=== Task details ===
Your task is to repeat exactly the lines below between the line holding "brown trapezoid at" and the line holding "orange semicircle: rotated 15", inclusive, and only those.

=== Dataset extract ===
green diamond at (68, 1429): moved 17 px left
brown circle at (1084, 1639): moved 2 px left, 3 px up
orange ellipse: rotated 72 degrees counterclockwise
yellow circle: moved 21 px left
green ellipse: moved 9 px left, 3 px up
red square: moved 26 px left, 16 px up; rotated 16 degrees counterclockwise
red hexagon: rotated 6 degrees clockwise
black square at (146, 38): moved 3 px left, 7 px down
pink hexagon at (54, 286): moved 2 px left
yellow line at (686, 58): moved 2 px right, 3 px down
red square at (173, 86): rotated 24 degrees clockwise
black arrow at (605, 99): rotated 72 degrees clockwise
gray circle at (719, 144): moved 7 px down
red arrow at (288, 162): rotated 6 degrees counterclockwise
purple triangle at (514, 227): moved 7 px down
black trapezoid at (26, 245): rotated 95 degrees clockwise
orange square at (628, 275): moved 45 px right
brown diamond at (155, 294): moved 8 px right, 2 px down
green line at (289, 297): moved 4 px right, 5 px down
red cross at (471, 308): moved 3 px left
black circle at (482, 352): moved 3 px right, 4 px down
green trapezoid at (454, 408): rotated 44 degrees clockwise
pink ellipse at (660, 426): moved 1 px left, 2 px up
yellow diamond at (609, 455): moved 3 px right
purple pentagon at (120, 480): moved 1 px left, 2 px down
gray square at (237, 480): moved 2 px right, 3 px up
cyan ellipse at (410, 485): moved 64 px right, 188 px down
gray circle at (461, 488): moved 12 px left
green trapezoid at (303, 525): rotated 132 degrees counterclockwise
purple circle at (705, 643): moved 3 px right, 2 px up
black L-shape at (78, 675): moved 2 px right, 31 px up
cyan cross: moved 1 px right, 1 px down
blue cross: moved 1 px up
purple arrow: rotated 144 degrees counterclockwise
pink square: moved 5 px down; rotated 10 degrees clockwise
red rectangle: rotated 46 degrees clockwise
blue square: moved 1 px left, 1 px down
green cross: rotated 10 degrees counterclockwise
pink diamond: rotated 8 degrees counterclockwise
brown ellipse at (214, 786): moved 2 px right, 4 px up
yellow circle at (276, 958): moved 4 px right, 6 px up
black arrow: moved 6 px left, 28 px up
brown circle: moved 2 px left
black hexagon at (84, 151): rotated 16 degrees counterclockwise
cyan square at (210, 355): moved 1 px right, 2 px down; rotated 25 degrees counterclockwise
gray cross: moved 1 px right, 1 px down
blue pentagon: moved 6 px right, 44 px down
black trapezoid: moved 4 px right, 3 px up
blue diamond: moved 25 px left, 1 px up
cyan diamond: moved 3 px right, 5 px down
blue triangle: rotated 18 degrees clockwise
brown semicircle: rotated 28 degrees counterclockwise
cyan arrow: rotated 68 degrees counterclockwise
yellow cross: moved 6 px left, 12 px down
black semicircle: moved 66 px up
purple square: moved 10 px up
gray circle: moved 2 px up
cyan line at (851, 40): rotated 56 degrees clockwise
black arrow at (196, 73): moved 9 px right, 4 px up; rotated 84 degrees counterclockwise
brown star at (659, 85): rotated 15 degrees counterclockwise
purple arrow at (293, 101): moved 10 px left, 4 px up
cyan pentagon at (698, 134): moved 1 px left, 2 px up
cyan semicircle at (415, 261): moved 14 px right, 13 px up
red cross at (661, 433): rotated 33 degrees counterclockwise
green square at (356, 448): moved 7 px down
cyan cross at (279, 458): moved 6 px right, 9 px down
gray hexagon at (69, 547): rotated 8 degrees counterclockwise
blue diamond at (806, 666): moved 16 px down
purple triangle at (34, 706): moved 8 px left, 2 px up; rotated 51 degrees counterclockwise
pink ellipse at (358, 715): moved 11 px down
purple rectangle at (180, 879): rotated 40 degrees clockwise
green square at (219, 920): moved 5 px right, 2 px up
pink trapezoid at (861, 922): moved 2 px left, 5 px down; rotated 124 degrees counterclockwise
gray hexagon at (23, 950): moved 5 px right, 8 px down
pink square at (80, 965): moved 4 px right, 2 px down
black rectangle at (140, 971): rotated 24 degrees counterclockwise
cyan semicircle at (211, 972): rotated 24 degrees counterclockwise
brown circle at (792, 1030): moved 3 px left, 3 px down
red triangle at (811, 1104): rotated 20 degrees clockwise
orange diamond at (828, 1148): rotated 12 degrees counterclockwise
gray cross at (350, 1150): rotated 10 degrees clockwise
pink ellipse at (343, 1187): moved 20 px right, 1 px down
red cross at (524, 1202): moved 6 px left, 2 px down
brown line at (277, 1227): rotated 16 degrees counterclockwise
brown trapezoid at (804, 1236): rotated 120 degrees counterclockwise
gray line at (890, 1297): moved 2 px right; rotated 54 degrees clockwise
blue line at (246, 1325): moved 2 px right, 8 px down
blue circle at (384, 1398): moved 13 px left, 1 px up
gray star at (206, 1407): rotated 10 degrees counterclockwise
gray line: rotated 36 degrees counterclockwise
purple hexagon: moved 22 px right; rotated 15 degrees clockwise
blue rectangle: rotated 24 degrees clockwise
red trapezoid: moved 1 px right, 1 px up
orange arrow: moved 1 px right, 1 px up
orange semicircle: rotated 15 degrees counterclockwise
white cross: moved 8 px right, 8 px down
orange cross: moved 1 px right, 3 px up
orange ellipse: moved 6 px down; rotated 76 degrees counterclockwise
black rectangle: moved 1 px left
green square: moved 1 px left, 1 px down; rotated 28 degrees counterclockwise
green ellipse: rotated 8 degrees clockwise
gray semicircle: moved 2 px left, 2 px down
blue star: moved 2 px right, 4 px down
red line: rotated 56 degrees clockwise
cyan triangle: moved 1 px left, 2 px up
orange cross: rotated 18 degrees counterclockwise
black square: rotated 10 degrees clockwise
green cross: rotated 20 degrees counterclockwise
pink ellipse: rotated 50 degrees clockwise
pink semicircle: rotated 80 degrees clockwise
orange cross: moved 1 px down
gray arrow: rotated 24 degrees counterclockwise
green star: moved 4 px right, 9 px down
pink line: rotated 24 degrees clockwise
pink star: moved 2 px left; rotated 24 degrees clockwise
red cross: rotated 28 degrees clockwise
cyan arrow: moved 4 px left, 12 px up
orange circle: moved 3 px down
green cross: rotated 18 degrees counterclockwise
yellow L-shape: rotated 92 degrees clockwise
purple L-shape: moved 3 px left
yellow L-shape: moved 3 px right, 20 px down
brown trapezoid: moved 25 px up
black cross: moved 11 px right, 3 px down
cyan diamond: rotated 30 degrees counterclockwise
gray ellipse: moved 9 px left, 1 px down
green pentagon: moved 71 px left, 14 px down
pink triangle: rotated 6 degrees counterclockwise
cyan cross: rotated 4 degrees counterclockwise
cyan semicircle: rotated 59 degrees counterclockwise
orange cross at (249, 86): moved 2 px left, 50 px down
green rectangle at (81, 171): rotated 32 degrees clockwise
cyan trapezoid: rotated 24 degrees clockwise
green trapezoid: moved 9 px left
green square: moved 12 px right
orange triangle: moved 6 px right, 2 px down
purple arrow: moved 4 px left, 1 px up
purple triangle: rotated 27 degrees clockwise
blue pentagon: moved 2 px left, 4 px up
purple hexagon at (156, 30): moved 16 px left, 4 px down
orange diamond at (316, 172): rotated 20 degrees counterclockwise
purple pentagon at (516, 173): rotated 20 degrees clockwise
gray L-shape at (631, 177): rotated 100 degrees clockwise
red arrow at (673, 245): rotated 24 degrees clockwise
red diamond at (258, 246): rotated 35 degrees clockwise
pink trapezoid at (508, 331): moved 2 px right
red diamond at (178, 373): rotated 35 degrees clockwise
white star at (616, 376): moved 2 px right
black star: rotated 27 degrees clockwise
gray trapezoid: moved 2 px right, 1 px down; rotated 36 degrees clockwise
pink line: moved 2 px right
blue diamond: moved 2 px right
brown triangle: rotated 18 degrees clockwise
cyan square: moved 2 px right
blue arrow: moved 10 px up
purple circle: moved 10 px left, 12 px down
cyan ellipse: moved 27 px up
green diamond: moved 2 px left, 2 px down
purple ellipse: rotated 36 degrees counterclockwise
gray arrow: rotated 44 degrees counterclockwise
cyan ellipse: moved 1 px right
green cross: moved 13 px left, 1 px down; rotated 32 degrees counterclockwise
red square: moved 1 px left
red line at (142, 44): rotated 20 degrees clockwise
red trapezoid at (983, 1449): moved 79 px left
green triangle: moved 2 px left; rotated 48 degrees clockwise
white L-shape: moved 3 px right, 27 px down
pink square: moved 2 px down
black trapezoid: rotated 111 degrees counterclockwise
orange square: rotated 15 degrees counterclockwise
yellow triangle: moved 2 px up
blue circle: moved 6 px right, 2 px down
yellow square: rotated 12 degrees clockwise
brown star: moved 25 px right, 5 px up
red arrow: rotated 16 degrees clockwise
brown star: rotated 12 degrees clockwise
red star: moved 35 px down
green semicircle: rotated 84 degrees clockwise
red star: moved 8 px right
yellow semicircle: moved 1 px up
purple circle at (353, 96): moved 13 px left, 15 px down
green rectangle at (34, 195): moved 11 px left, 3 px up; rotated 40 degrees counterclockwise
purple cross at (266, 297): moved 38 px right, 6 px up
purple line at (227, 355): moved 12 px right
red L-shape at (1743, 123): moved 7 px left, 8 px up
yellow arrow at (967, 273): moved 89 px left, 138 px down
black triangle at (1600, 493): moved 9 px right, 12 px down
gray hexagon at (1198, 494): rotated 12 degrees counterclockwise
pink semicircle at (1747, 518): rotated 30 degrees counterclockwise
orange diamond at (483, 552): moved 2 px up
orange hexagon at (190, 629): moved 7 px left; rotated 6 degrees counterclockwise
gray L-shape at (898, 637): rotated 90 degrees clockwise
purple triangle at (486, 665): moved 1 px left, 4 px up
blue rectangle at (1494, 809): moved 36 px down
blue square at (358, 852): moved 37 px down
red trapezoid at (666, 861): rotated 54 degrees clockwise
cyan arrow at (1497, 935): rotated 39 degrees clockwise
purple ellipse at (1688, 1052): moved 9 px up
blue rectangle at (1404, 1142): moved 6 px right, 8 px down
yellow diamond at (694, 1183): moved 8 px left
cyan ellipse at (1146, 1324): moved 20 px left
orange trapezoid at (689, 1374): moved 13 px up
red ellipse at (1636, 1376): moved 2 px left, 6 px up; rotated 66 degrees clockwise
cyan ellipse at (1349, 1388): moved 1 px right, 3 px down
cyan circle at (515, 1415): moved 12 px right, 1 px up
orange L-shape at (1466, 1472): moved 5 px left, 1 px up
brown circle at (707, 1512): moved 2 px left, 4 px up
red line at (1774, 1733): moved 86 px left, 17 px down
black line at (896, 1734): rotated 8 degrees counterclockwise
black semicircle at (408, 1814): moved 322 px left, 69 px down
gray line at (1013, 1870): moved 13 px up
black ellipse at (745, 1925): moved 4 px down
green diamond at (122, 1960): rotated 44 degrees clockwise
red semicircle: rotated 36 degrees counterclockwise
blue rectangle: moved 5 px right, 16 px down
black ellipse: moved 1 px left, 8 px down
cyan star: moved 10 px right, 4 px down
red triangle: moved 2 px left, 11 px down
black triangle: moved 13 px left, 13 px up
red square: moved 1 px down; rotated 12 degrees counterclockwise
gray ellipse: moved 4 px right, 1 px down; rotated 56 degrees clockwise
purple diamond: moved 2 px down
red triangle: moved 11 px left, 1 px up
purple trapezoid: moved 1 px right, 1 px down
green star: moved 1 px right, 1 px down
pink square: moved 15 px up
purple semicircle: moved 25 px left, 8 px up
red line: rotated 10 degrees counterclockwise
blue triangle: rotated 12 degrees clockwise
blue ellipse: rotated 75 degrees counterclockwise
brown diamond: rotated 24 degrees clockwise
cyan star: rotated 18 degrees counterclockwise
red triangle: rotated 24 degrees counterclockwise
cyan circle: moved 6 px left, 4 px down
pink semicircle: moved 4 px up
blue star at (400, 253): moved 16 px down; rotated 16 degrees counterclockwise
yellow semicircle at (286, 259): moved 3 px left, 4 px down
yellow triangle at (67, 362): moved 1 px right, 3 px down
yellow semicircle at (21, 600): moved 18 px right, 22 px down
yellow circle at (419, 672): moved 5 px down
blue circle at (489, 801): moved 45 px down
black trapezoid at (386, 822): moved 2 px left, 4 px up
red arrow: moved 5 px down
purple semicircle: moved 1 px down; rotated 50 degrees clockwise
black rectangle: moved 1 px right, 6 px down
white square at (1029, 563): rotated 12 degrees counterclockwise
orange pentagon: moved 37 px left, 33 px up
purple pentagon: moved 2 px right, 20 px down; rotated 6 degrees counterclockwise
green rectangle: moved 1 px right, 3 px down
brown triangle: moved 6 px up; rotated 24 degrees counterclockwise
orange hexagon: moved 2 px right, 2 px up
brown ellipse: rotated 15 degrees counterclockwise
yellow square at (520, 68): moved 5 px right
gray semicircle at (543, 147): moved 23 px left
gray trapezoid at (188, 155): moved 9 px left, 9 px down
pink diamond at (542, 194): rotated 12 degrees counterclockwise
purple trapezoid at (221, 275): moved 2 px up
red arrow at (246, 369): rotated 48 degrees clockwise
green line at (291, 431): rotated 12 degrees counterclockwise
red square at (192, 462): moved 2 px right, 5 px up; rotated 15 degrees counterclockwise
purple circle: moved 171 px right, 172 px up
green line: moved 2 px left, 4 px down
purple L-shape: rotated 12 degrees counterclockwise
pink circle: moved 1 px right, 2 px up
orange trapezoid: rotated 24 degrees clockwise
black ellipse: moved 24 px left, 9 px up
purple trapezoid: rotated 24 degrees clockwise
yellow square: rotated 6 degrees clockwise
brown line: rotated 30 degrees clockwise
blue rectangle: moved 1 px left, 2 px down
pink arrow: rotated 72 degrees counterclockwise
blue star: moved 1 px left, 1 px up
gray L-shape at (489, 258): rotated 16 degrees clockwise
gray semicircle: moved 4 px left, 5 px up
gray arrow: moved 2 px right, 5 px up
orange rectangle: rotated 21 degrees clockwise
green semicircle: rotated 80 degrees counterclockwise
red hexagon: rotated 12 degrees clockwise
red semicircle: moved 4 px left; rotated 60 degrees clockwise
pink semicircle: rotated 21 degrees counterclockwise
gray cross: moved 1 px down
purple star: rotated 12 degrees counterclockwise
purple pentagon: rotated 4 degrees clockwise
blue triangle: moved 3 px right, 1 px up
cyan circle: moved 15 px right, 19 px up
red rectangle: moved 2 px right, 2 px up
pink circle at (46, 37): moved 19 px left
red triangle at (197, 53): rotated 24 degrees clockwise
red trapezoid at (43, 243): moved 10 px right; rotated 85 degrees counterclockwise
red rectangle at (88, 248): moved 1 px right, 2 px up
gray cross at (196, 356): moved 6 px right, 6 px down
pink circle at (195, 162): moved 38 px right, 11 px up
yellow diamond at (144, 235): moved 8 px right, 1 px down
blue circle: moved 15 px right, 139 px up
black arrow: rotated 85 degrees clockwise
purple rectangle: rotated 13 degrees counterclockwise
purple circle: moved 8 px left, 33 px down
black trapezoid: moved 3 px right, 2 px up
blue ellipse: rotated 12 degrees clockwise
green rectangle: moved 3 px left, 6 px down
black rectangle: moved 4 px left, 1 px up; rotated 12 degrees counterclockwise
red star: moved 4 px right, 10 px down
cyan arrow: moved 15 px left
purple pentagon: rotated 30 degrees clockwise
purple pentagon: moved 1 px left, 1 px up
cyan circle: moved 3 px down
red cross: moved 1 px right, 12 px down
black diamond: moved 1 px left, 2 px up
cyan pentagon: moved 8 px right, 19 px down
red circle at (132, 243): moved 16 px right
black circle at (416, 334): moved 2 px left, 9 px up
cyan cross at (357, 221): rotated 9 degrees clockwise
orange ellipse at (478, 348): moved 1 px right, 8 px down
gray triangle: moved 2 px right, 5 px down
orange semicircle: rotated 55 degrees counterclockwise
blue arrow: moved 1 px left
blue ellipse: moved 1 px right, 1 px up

=== Written response ===
brown trapezoid at (804, 1236): rotated 120 degrees counterclockwise
gray line at (890, 1297): moved 2 px right; rotated 54 degrees clockwise
blue line at (246, 1325): moved 2 px right, 8 px down
blue circle at (384, 1398): moved 13 px left, 1 px up
gray star at (206, 1407): rotated 10 degrees counterclockwise
gray line: rotated 36 degrees counterclockwise
purple hexagon: moved 22 px right; rotated 15 degrees clockwise
blue rectangle: rotated 24 degrees clockwise
red trapezoid: moved 1 px right, 1 px up
orange arrow: moved 1 px right, 1 px up
orange semicircle: rotated 15 degrees counterclockwise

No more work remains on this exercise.